▶ WORK ITEM
Treat the line containing "op=shifted; was=green_truck; in_first=646,255;" as the first line of the answer and the last line of the data as its final line, reproducing every line between exactly.

DATASET CONTENT Start Marker

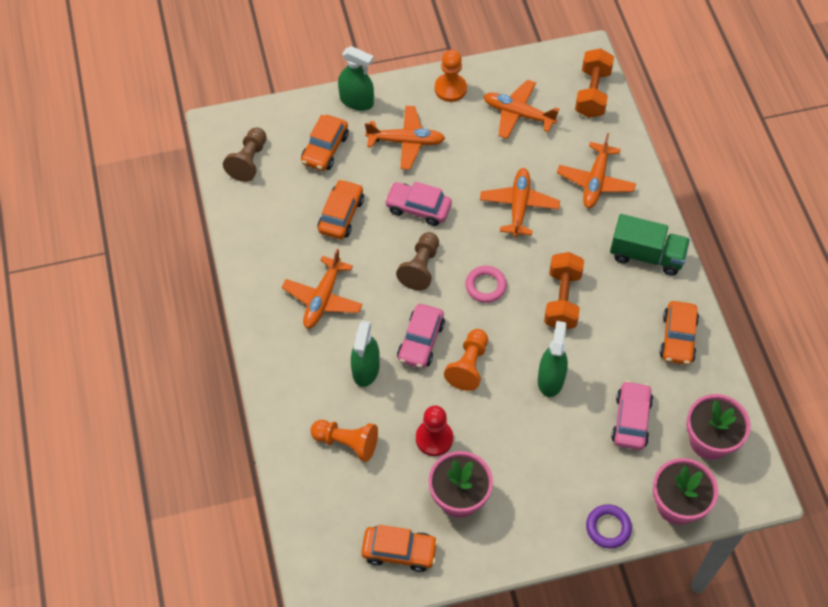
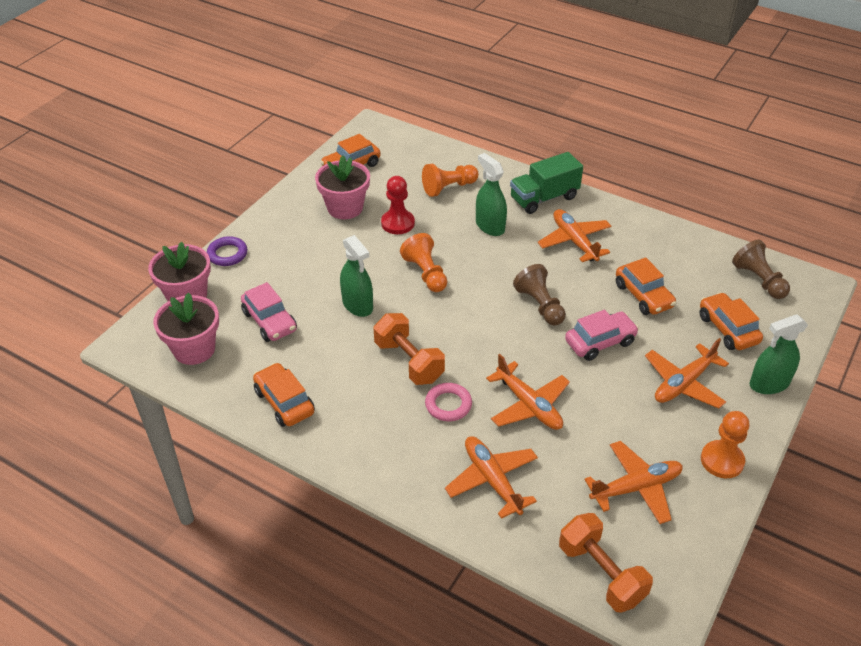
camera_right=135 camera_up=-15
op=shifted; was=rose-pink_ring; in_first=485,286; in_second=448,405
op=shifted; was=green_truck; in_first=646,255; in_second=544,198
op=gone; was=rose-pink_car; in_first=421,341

DATASET CONTENT End Marker

▶ EXPECTED ANSWER
op=shifted; was=green_truck; in_first=646,255; in_second=544,198
op=gone; was=rose-pink_car; in_first=421,341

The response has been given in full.